WORK TO BE COMPLETED
For the entries below, print exactly the lines between the line holding "camera: 90 degrees right, 5 degrees up" and the line holding "(486, 268) = (328, 336): purple", inclusive, and nothing else.

SUPPLIED ENTRIES
==========

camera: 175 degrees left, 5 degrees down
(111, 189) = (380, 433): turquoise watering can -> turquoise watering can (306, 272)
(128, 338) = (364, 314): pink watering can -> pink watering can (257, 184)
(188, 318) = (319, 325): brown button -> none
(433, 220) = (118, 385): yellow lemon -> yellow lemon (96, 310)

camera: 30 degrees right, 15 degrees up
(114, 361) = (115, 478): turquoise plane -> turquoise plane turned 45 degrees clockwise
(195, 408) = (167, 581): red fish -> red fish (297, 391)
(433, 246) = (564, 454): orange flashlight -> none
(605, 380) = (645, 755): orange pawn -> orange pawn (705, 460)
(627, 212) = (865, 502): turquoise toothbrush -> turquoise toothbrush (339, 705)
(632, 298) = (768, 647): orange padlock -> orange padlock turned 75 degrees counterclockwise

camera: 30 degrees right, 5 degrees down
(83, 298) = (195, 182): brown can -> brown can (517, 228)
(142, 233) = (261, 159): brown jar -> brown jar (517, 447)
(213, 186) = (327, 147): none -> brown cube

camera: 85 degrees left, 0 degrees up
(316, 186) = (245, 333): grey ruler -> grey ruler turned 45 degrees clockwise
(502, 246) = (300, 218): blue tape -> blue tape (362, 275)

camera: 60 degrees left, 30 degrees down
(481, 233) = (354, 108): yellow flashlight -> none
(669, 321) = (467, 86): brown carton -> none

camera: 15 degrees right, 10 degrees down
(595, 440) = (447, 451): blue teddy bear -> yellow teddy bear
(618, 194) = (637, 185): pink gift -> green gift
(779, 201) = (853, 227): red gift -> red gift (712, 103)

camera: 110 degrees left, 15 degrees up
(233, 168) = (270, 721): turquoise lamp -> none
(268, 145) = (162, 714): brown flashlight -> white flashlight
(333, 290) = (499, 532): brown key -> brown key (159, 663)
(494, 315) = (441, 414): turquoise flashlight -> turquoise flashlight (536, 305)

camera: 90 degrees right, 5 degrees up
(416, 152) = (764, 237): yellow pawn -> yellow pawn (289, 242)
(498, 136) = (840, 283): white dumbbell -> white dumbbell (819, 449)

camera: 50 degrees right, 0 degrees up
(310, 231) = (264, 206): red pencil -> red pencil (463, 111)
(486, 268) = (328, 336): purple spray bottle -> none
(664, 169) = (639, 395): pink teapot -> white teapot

==========

RESPONSE TO THE EXERCISE
camera: 90 degrees right, 5 degrees up
(416, 152) = (764, 237): yellow pawn -> yellow pawn (289, 242)
(498, 136) = (840, 283): white dumbbell -> white dumbbell (819, 449)

camera: 50 degrees right, 0 degrees up
(310, 231) = (264, 206): red pencil -> red pencil (463, 111)
(486, 268) = (328, 336): purple spray bottle -> none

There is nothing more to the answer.